_EXERCISE OBJECTIVE_: Your copy of the lines below must match them exactly and contain no images.

** Opening MATERIAL PROVIDED block **

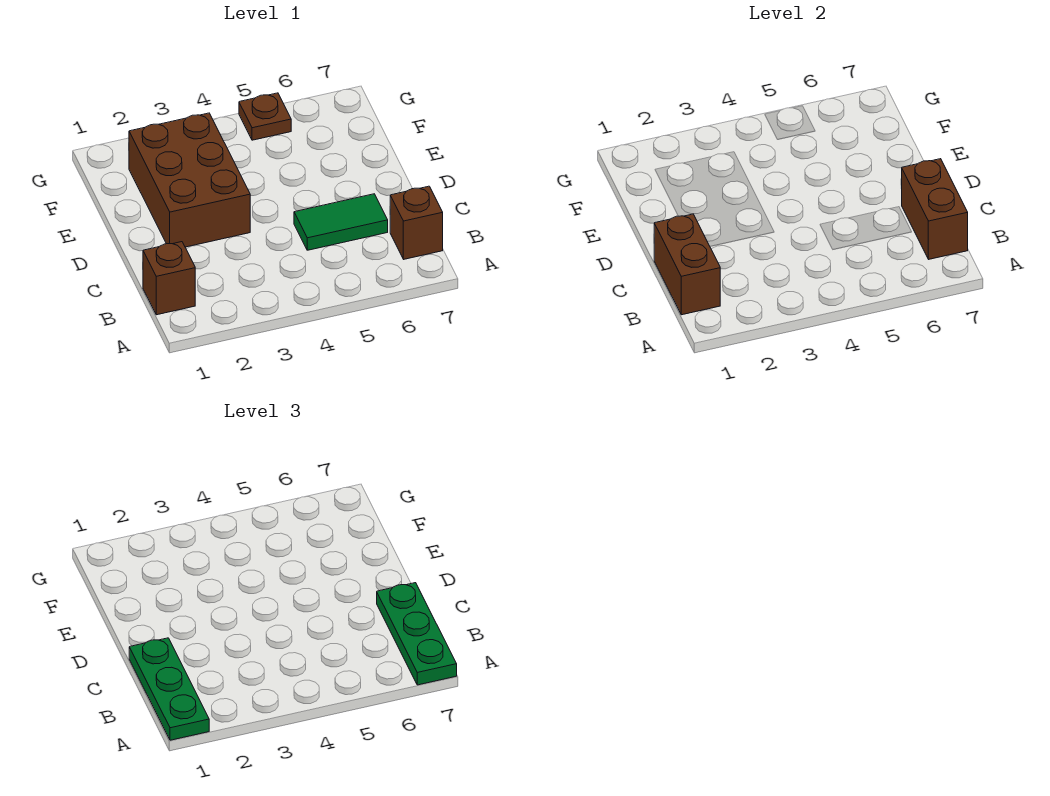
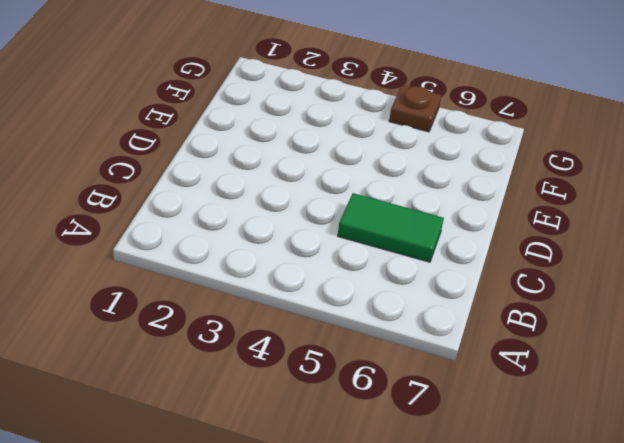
none -> brown brick B1 level 1
none -> brown brick B7 level 1

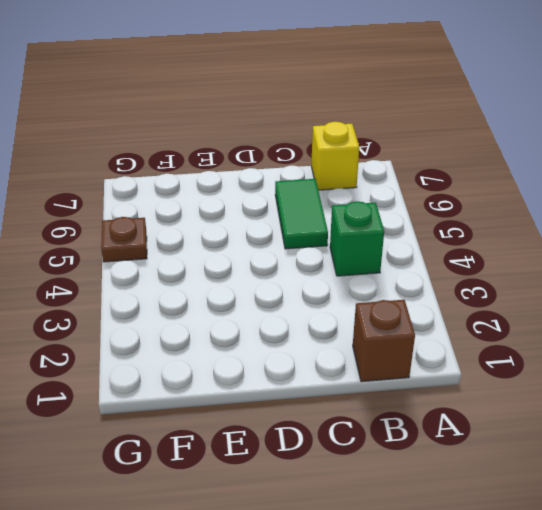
green brick B4 level 1 -> none
yellow brick B7 level 1 -> brown brick B7 level 1
none -> brown brick D2:F3 level 1
none -> brown brick B1:C1 level 2

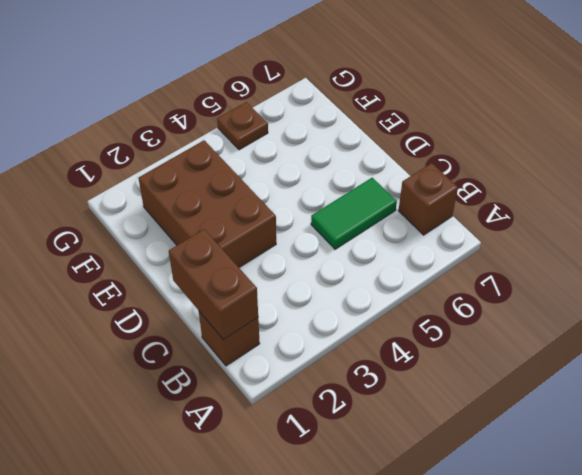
none -> brown brick B7:C7 level 2
none -> green plate A1:C1 level 3

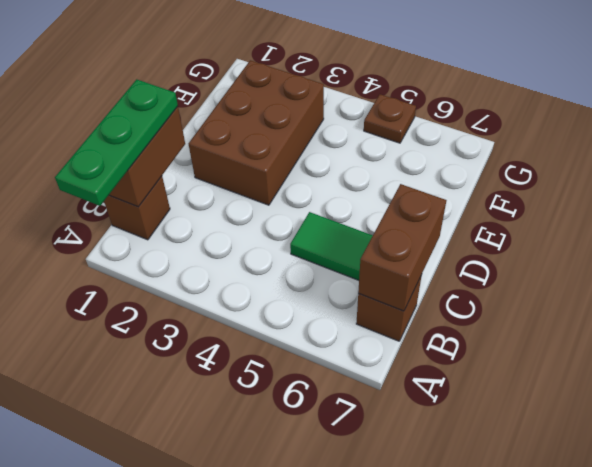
none -> green plate A7:C7 level 3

** Closing MATERIAL PROVIDED block **

_ANSWER_:
none -> brown brick B1 level 1
none -> brown brick B7 level 1

green brick B4 level 1 -> none
yellow brick B7 level 1 -> brown brick B7 level 1
none -> brown brick D2:F3 level 1
none -> brown brick B1:C1 level 2

none -> brown brick B7:C7 level 2
none -> green plate A1:C1 level 3

none -> green plate A7:C7 level 3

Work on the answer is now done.